[Record extracts Boundary: Start]

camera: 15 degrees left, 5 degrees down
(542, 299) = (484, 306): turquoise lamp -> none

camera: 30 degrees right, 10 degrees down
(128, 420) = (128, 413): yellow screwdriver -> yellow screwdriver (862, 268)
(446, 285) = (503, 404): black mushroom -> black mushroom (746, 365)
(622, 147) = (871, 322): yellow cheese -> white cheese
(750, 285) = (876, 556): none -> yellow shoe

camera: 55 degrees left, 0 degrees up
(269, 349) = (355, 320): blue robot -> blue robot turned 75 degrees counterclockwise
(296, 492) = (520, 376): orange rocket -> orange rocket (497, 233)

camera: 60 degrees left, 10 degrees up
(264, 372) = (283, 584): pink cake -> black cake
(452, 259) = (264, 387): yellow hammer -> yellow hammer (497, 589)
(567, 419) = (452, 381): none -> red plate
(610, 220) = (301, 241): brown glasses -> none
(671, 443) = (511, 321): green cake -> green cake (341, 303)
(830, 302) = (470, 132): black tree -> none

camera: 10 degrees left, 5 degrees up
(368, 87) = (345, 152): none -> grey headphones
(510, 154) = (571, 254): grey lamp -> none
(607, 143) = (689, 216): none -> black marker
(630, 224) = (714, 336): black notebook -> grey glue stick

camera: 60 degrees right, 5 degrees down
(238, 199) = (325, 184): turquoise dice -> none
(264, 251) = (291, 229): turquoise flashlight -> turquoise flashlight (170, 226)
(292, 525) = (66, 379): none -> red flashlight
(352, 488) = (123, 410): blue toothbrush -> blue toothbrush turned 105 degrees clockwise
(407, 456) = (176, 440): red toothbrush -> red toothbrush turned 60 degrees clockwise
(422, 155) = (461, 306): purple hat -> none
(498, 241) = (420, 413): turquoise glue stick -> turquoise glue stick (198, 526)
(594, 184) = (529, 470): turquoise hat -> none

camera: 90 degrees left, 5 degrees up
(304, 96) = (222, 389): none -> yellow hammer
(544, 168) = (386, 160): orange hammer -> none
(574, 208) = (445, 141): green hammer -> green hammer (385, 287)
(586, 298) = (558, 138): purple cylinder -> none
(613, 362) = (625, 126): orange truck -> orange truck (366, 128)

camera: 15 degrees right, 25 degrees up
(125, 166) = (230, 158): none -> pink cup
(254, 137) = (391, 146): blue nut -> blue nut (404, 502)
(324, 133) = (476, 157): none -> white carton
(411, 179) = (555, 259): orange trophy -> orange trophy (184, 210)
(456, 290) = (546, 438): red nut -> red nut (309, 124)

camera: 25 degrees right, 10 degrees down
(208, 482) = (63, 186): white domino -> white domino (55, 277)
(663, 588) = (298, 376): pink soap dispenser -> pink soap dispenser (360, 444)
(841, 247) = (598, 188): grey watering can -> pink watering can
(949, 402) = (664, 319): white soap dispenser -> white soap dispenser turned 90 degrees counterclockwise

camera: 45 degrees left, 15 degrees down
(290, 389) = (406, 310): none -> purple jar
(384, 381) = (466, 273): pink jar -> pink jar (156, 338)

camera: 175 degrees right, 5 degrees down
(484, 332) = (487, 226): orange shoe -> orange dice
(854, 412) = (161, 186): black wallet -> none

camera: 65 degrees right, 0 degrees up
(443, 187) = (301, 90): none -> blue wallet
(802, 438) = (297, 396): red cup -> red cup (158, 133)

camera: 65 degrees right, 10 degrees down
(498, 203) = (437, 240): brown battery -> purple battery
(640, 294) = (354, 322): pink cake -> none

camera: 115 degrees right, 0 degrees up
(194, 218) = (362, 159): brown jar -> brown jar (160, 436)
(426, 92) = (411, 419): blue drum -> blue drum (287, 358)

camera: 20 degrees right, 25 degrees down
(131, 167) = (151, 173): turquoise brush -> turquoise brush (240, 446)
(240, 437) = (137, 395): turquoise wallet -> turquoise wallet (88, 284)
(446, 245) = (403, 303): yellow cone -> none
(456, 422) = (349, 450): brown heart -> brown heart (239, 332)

[Record extracts Boundary: End]

[About this task]: Lines containing the string "cake" are the ones to copy from the entries above.

[Solution for this exercise]:
(264, 372) = (283, 584): pink cake -> black cake
(671, 443) = (511, 321): green cake -> green cake (341, 303)
(640, 294) = (354, 322): pink cake -> none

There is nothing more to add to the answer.